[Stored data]
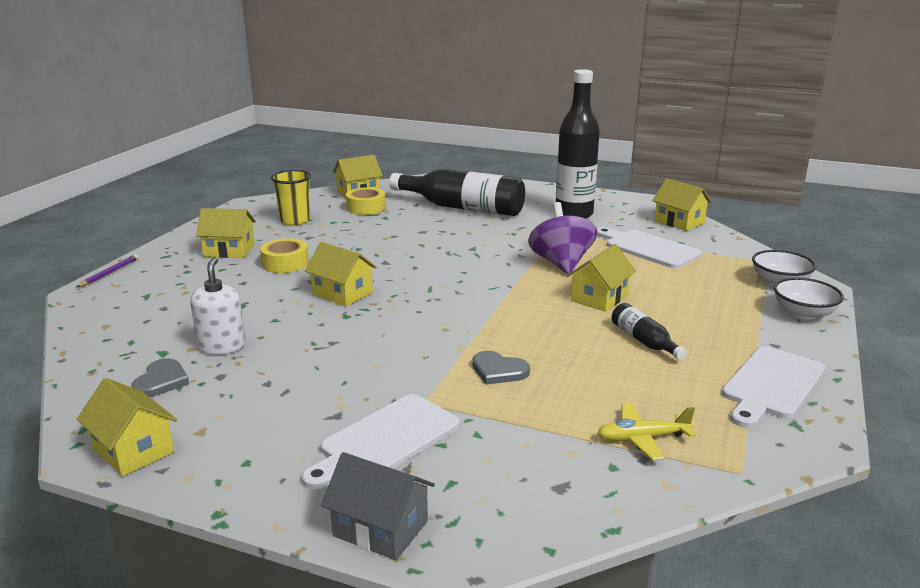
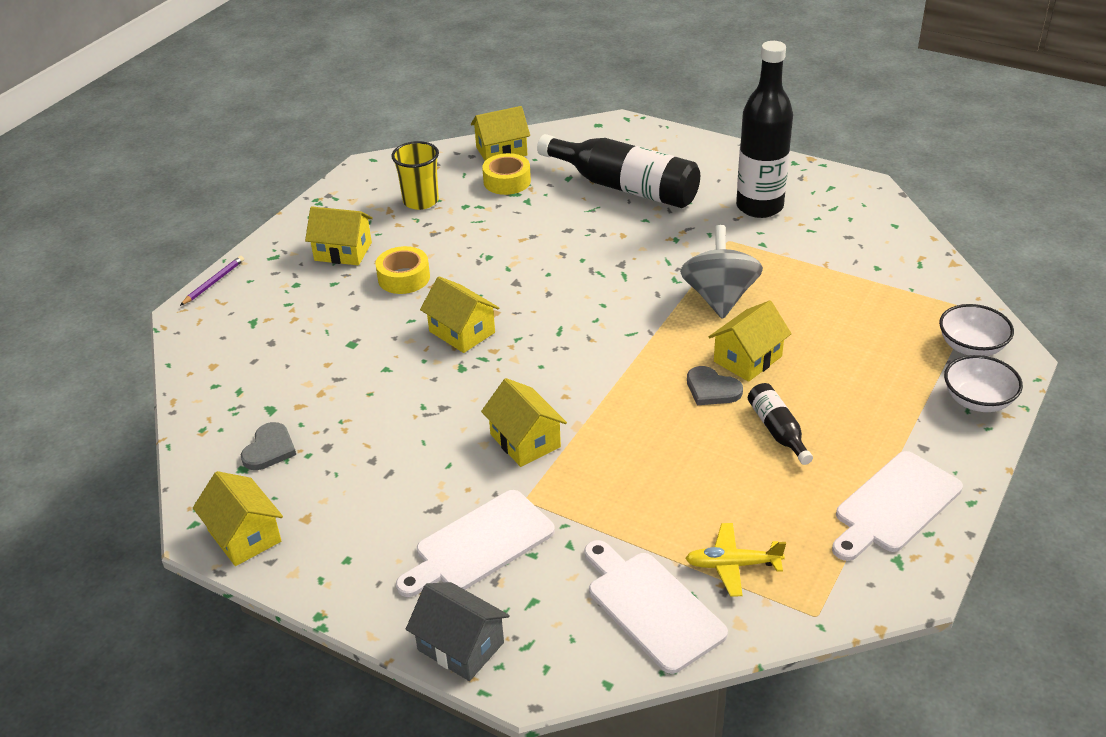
camera: 10 degrees right, 15 degrees up
(222, 346) = (330, 404): white soap dispenser -> none
(498, 370) = (609, 462): grey heart -> grey heart (712, 389)
(561, 263) = (719, 297): purple spinning top -> grey spinning top
(648, 248) = (832, 277): white cutting board -> white cutting board (651, 607)
(679, 222) = (888, 229): yellow house -> yellow house (525, 441)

■ **THE TASK**
The result should be a word-for-word restatement of all the data, without images.

■ **ANSWER FOR THIS EXERCISE**
camera: 10 degrees right, 15 degrees up
(222, 346) = (330, 404): white soap dispenser -> none
(498, 370) = (609, 462): grey heart -> grey heart (712, 389)
(561, 263) = (719, 297): purple spinning top -> grey spinning top
(648, 248) = (832, 277): white cutting board -> white cutting board (651, 607)
(679, 222) = (888, 229): yellow house -> yellow house (525, 441)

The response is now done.